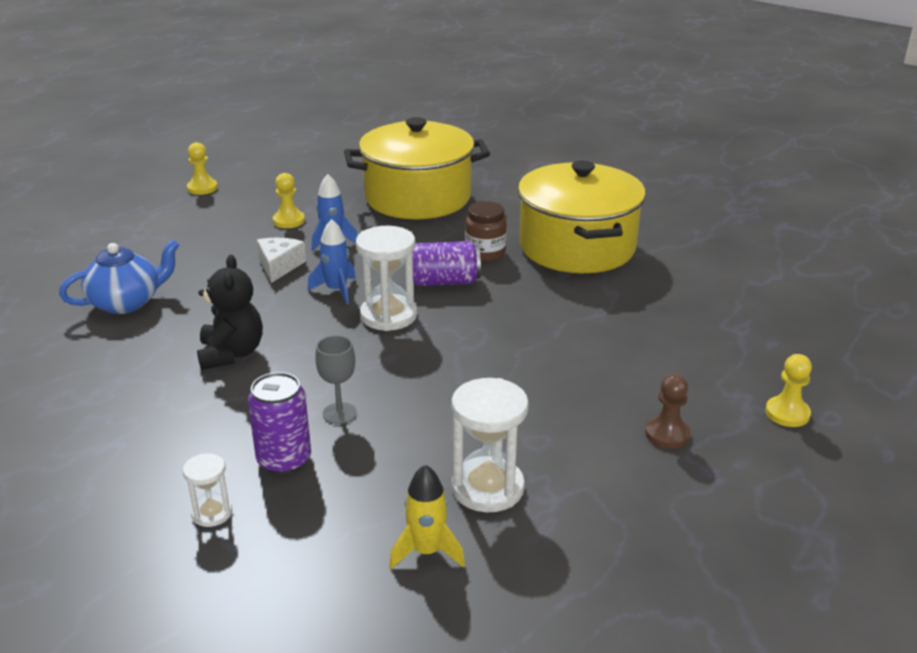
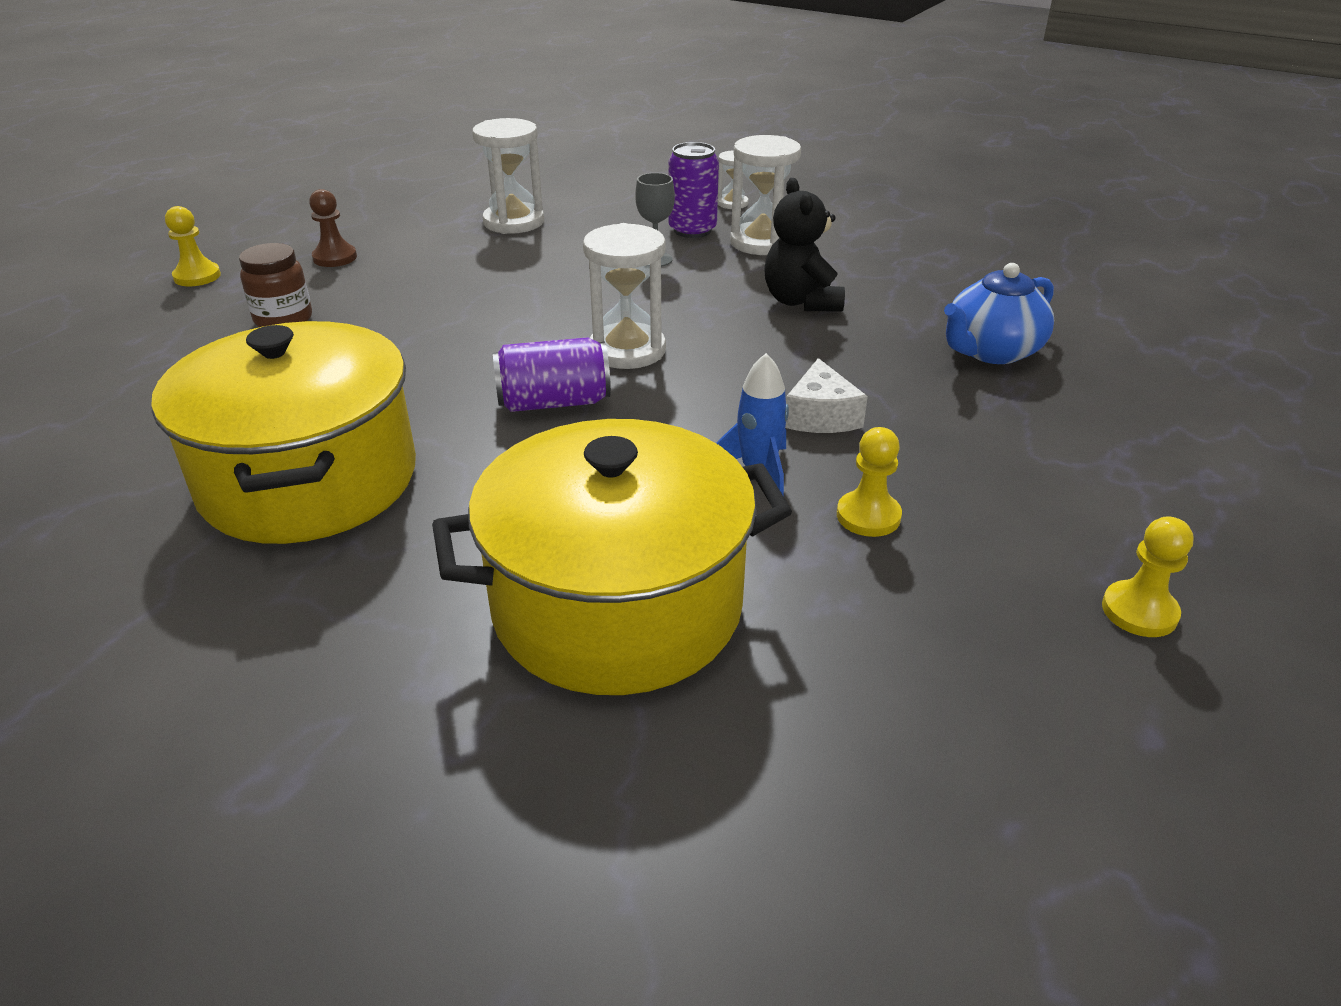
camera: 175 degrees right, 5 degrees up
(220, 433) = (761, 243): none -> white hourglass
(336, 290) = (711, 381): blue rocket -> none
(427, 551) = (562, 194): yellow rocket -> none
(485, 253) = (481, 458): brown jar -> brown jar (283, 319)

***

What to work on »
Would you please reproduce every line from the one containing "(220, 433) = (761, 243): none" through the final line of the listing, and only those lines?

Answer to this problem »
(220, 433) = (761, 243): none -> white hourglass
(336, 290) = (711, 381): blue rocket -> none
(427, 551) = (562, 194): yellow rocket -> none
(485, 253) = (481, 458): brown jar -> brown jar (283, 319)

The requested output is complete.